WHAT THE EXERCISE ASKS
Produce a faithful copy of the data, one that leaves out the pictures.
*** Opening SUPPLIED MATERIAL ***
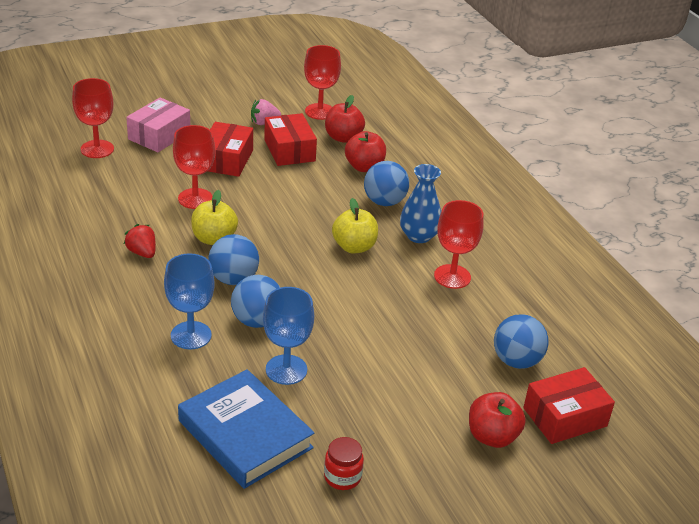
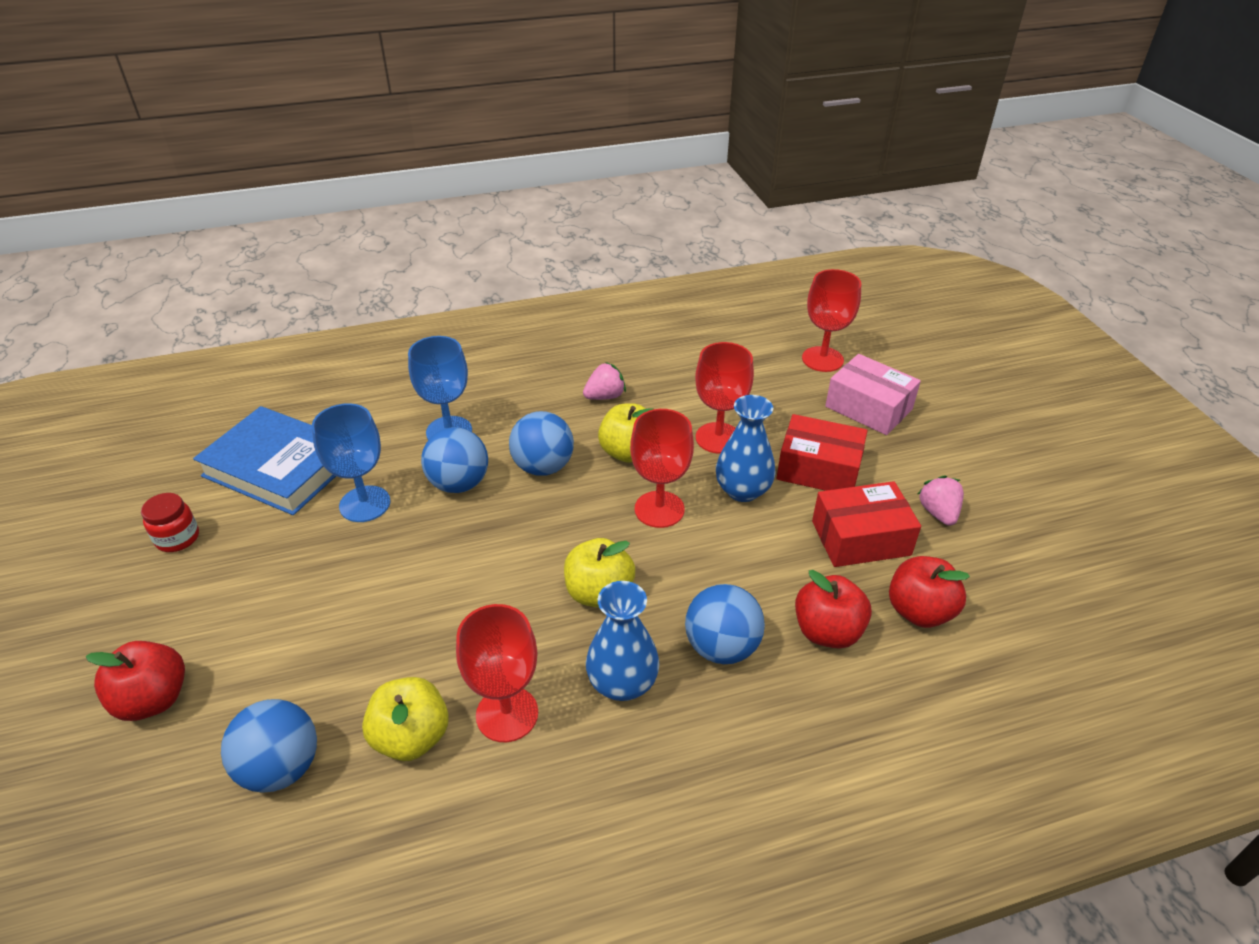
camera: 100 degrees right, 5 degrees up
(142, 252) = (605, 396): red strawberry -> pink strawberry
(245, 434) = (280, 467): blue book -> blue book turned 60 degrees clockwise
(251, 190) = (742, 490): none -> blue vase
(320, 111) = (1001, 586): red goblet -> red goblet (659, 509)
(479, 311) = (411, 737): none -> yellow apple
(565, 417) = (136, 809): red box -> none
*** Closing SUPPLIED MATERIAL ***
SOLUTION TO THE EXERCISE
camera: 100 degrees right, 5 degrees up
(142, 252) = (605, 396): red strawberry -> pink strawberry
(245, 434) = (280, 467): blue book -> blue book turned 60 degrees clockwise
(251, 190) = (742, 490): none -> blue vase
(320, 111) = (1001, 586): red goblet -> red goblet (659, 509)
(479, 311) = (411, 737): none -> yellow apple
(565, 417) = (136, 809): red box -> none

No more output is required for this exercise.